BEGIN Entries shown

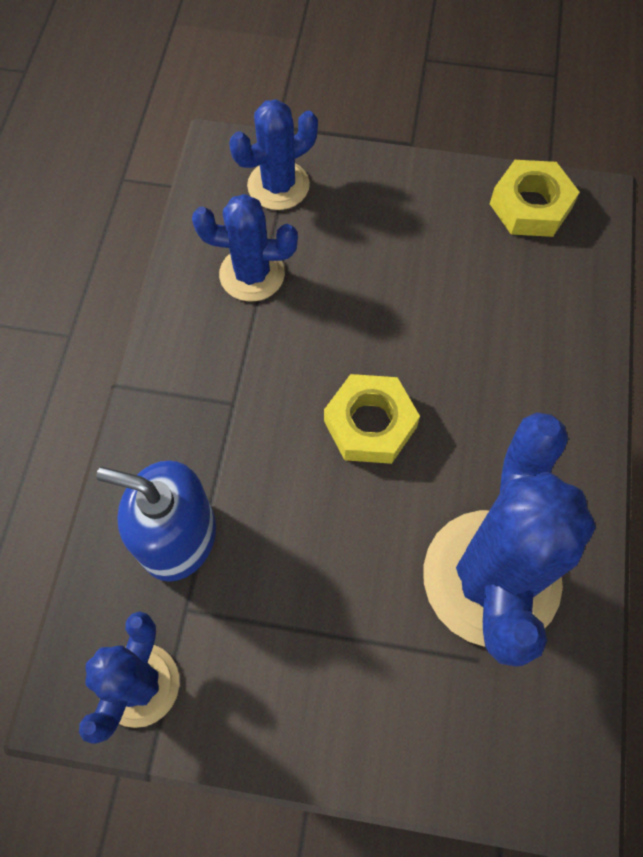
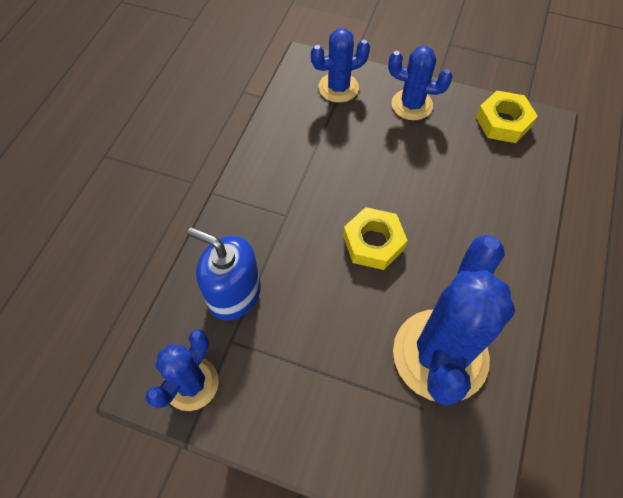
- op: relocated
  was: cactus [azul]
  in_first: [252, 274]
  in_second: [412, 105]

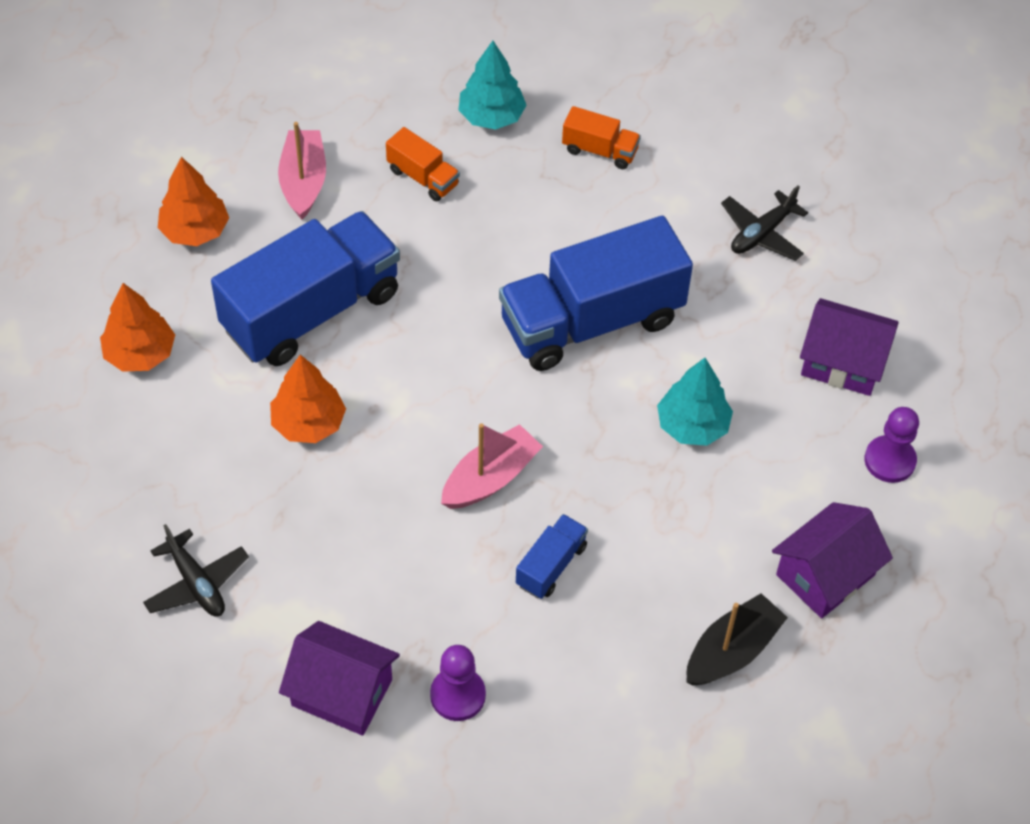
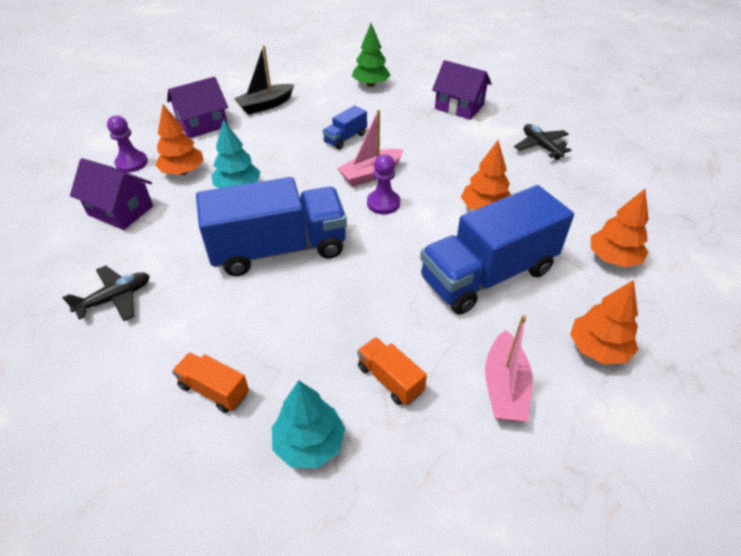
- op: relocated
  was: peón [morado]
  in_first: [457, 695]
  in_second: [383, 203]
- op: appeared
  now: árbol [verde]
  in_second: [370, 84]
- op: appeared
  now: árbol [naranja]
  in_second: [183, 171]

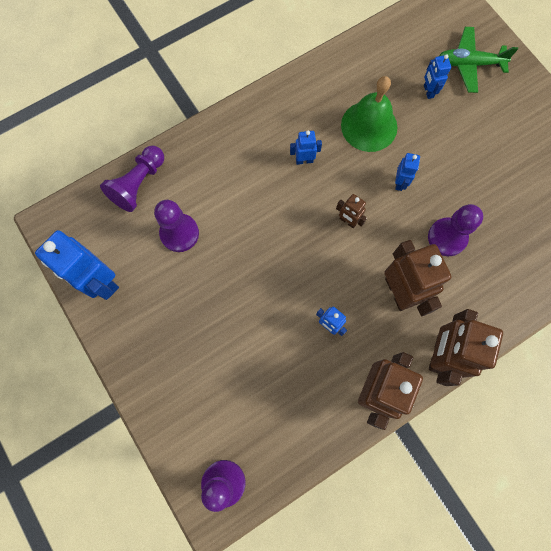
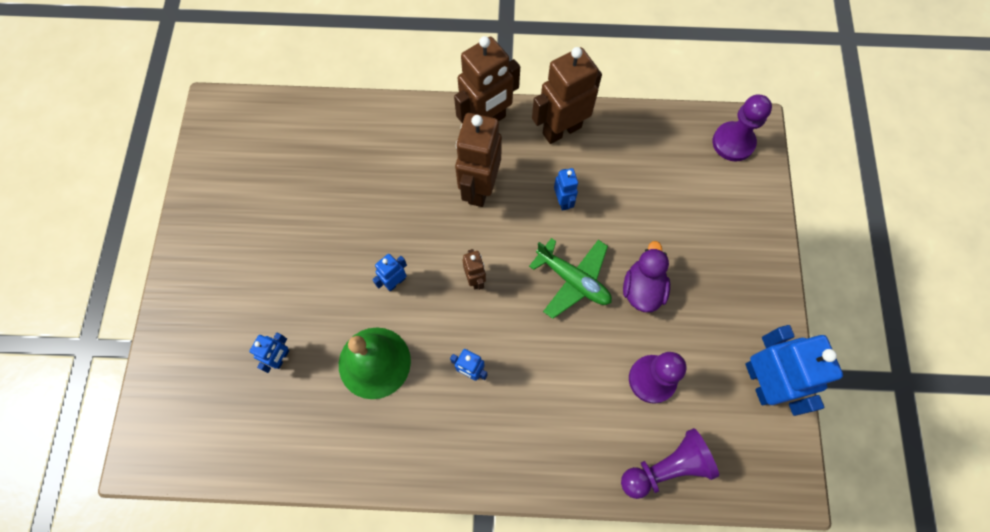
- op: relocated
  was: avión [verde]
  in_first: [469, 64]
  in_second: [573, 280]
- op: missing
  was: peón [morado]
  in_first: [447, 237]
- op: appeared
  now: pato [morado]
  in_second: [642, 289]

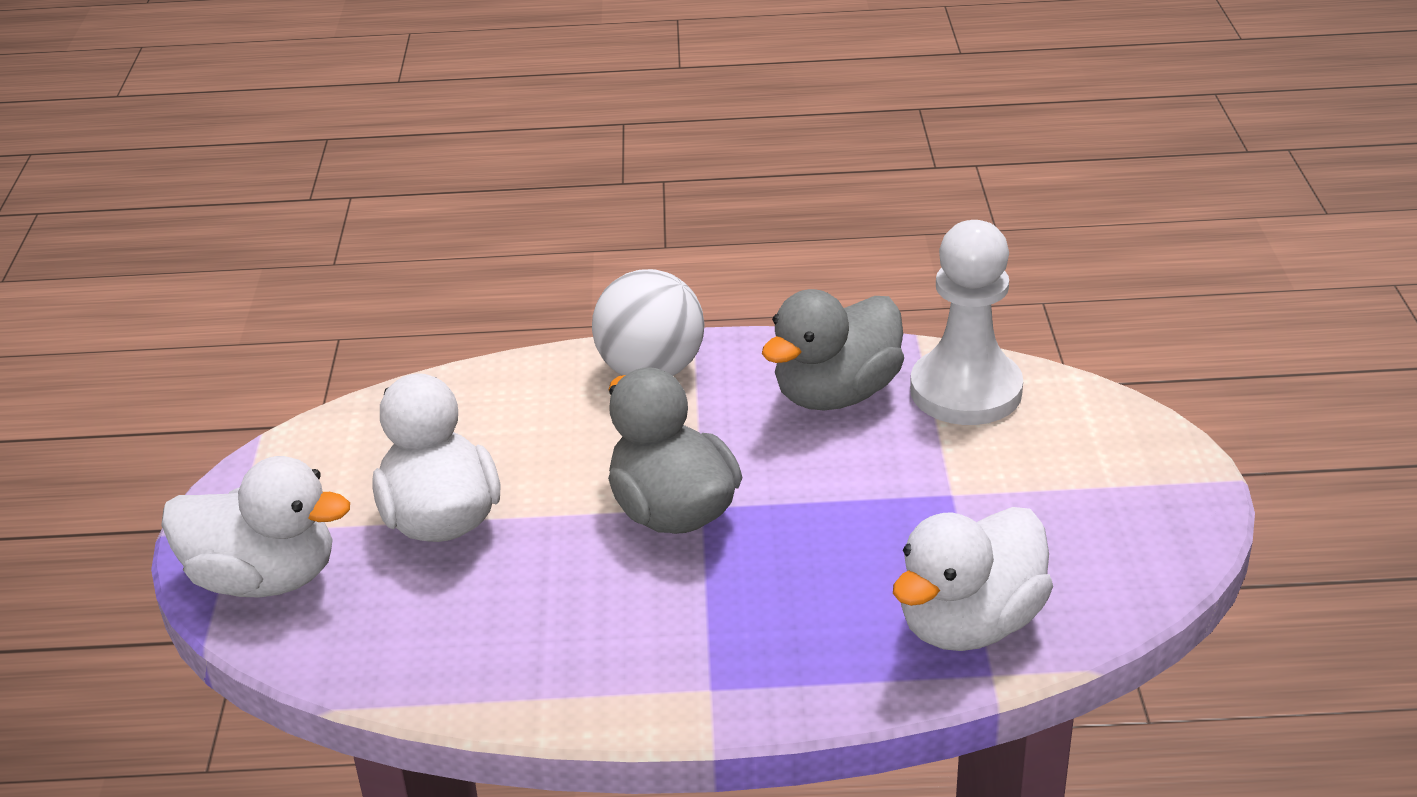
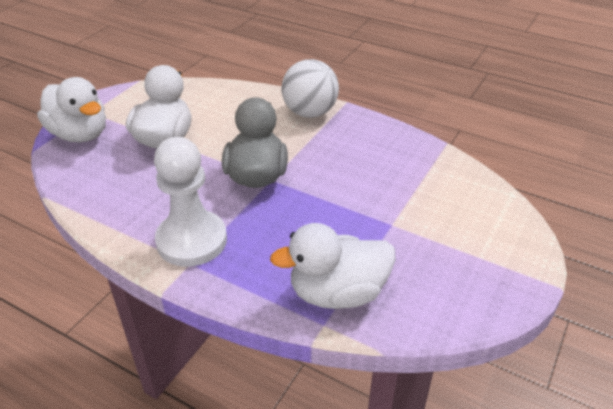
- op: relocated
  was: peón [blanco]
  in_first: [966, 391]
  in_second: [192, 240]
- op: missing
  was: pato [gris]
  in_first: [836, 394]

END Entries shown

=== Work required ===
Would you return the records exactly as written, minus any image?

=== Result ===
- op: relocated
  was: cactus [azul]
  in_first: [252, 274]
  in_second: [412, 105]

- op: relocated
  was: peón [morado]
  in_first: [457, 695]
  in_second: [383, 203]
- op: appeared
  now: árbol [verde]
  in_second: [370, 84]
- op: appeared
  now: árbol [naranja]
  in_second: [183, 171]

- op: relocated
  was: avión [verde]
  in_first: [469, 64]
  in_second: [573, 280]
- op: missing
  was: peón [morado]
  in_first: [447, 237]
- op: appeared
  now: pato [morado]
  in_second: [642, 289]

- op: relocated
  was: peón [blanco]
  in_first: [966, 391]
  in_second: [192, 240]
- op: missing
  was: pato [gris]
  in_first: [836, 394]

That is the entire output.